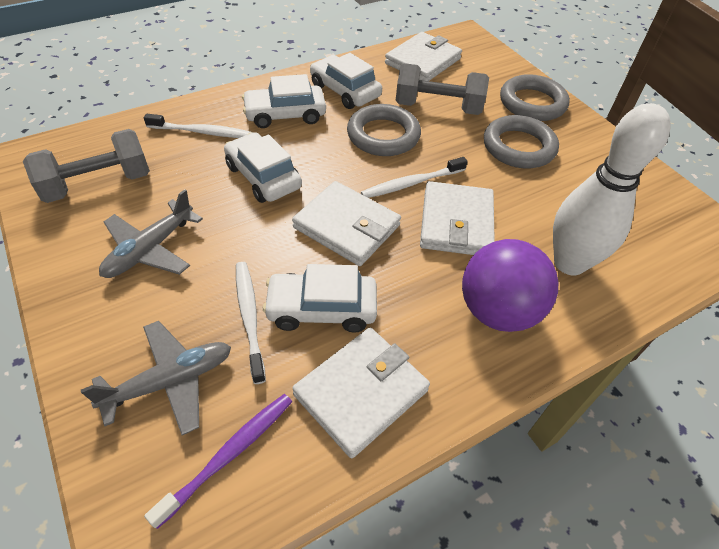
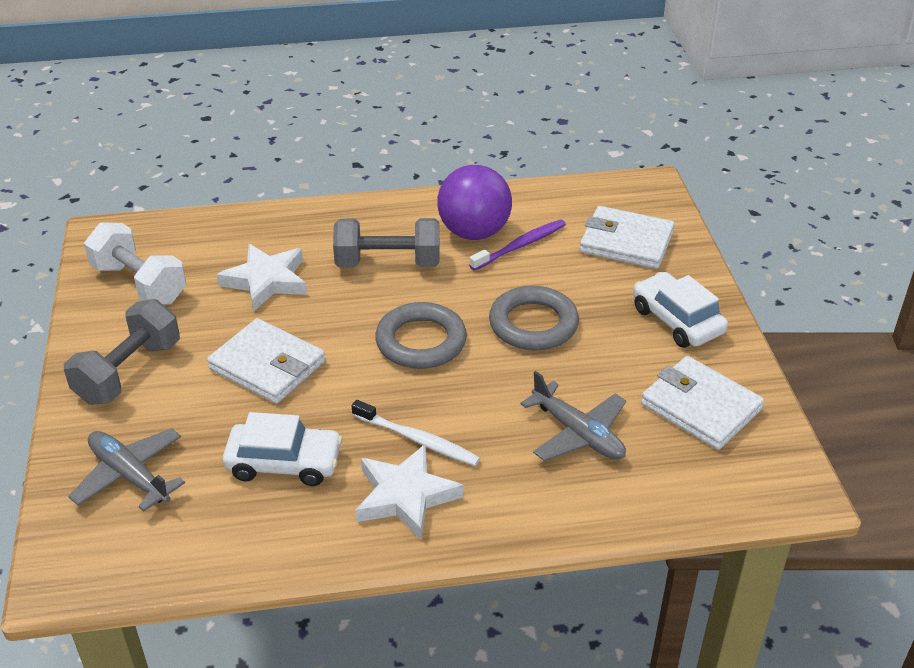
grey ring: [347,104,421,156] [484,115,559,168] [500,74,570,121] = 3 -> [375,302,467,369] [489,286,579,350] = 2
white bowling pin: [553,103,670,275] = 1 -> none = 0
white car: [224,132,302,203] [242,74,326,128] [263,264,377,333] [310,53,382,109] = 4 -> [223,412,343,486] [633,272,728,348] = 2
white dumbbell: none = 0 -> [84,222,186,305] = 1
white star: none = 0 -> [217,244,307,311] [355,444,463,539] = 2
white toothbrush: [144,114,253,138] [236,262,266,384] [361,157,468,198] = 3 -> [352,400,480,466] = 1
white wallet: [292,181,401,266] [292,328,430,458] [385,32,462,81] [420,181,495,255] = 4 -> [207,318,325,404] [580,206,675,269] [641,356,764,450] = 3

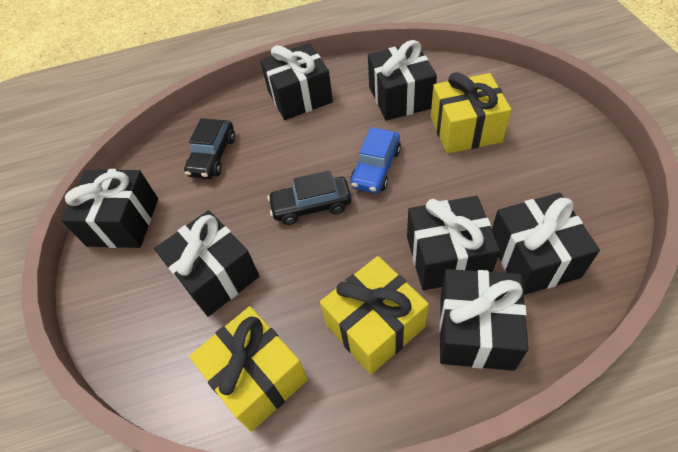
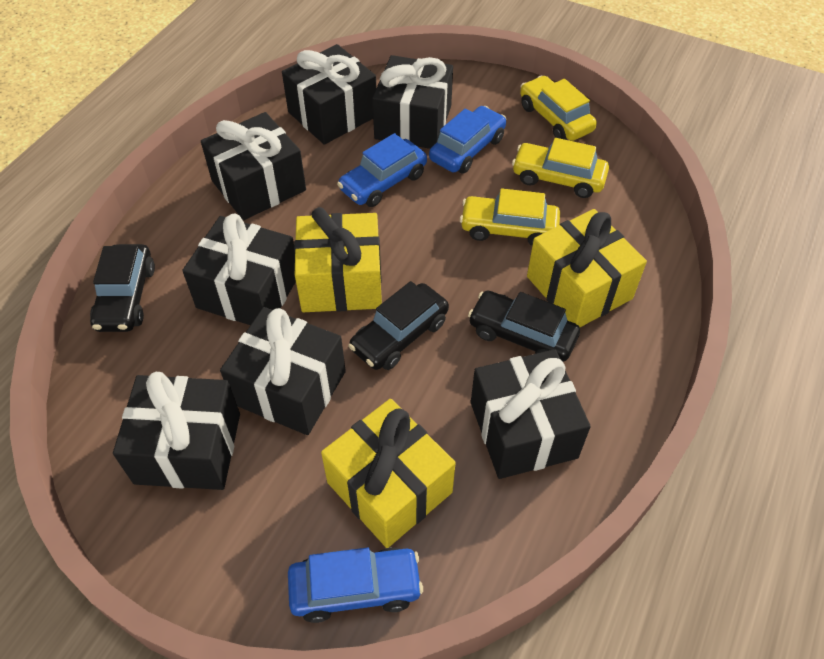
black car: [184,118,235,179] [268,171,352,225] = 2 -> [90,244,155,332] [348,281,449,370] [468,290,580,362] = 3
blue car: [350,127,401,193] = 1 -> [288,547,423,623] [337,133,427,207] [429,106,507,174] = 3
yellow car: none = 0 -> [460,188,560,246] [512,138,609,198] [520,75,597,141] = 3

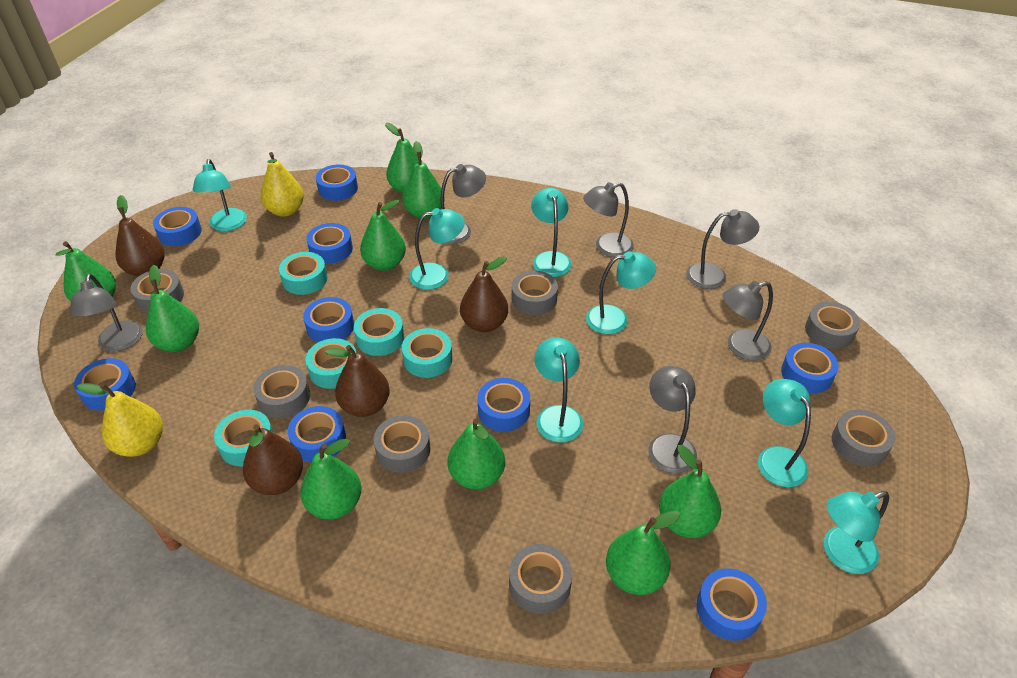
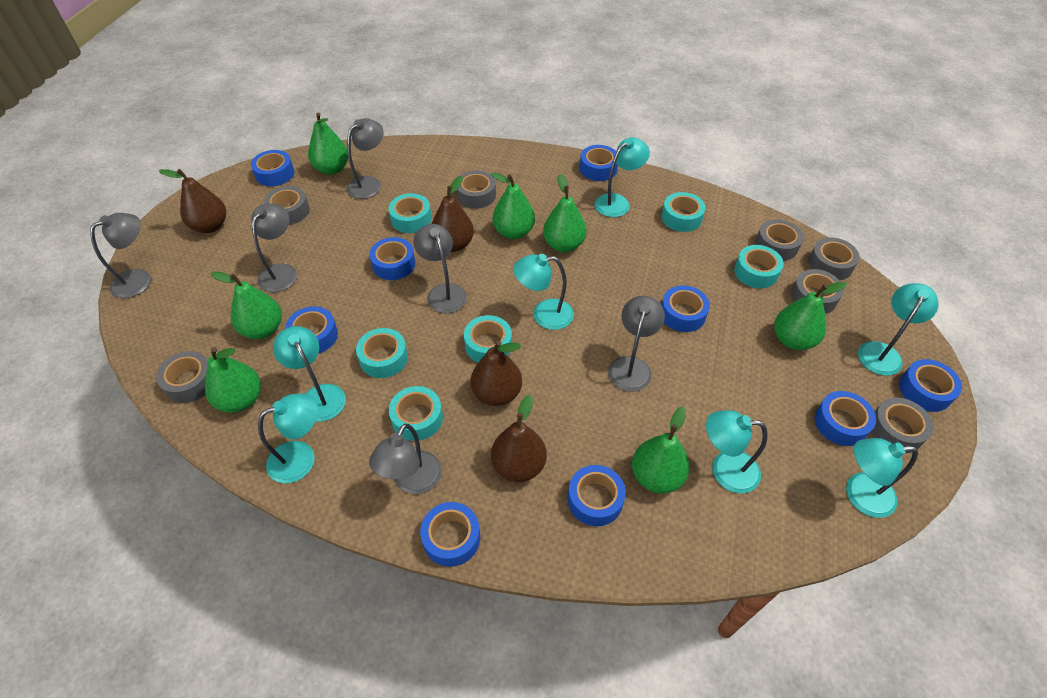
green pear: [55,241,116,301] [146,265,199,352] [300,439,361,519] [360,200,406,271] [385,123,422,193] [402,141,445,219] [447,418,505,489] [606,511,680,595] [659,445,721,538] = 9 -> [205,347,261,413] [211,271,282,339] [308,112,348,175] [491,172,535,239] [543,174,587,252] [632,406,690,493] [774,282,847,350] = 7
turquoise tape: [214,410,273,466] [279,252,328,295] [306,338,356,389] [354,308,404,356] [402,328,453,378] = 5 -> [356,328,408,378] [389,193,432,233] [389,386,443,441] [464,315,512,362] [661,192,706,232] [734,245,784,288] = 6
yellow pear: [77,383,163,457] [261,152,304,217] = 2 -> none = 0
----
Repeat every entry above precisely, leaving each picture out.

◆ EXERCISE RESPONSE:
grey ring: [347,104,421,156] [484,115,559,168] [500,74,570,121] = 3 -> [375,302,467,369] [489,286,579,350] = 2
white bowling pin: [553,103,670,275] = 1 -> none = 0
white car: [224,132,302,203] [242,74,326,128] [263,264,377,333] [310,53,382,109] = 4 -> [223,412,343,486] [633,272,728,348] = 2
white dumbbell: none = 0 -> [84,222,186,305] = 1
white star: none = 0 -> [217,244,307,311] [355,444,463,539] = 2
white toothbrush: [144,114,253,138] [236,262,266,384] [361,157,468,198] = 3 -> [352,400,480,466] = 1
white wallet: [292,181,401,266] [292,328,430,458] [385,32,462,81] [420,181,495,255] = 4 -> [207,318,325,404] [580,206,675,269] [641,356,764,450] = 3

black car: [184,118,235,179] [268,171,352,225] = 2 -> [90,244,155,332] [348,281,449,370] [468,290,580,362] = 3
blue car: [350,127,401,193] = 1 -> [288,547,423,623] [337,133,427,207] [429,106,507,174] = 3
yellow car: none = 0 -> [460,188,560,246] [512,138,609,198] [520,75,597,141] = 3

green pear: [55,241,116,301] [146,265,199,352] [300,439,361,519] [360,200,406,271] [385,123,422,193] [402,141,445,219] [447,418,505,489] [606,511,680,595] [659,445,721,538] = 9 -> [205,347,261,413] [211,271,282,339] [308,112,348,175] [491,172,535,239] [543,174,587,252] [632,406,690,493] [774,282,847,350] = 7
turquoise tape: [214,410,273,466] [279,252,328,295] [306,338,356,389] [354,308,404,356] [402,328,453,378] = 5 -> [356,328,408,378] [389,193,432,233] [389,386,443,441] [464,315,512,362] [661,192,706,232] [734,245,784,288] = 6
yellow pear: [77,383,163,457] [261,152,304,217] = 2 -> none = 0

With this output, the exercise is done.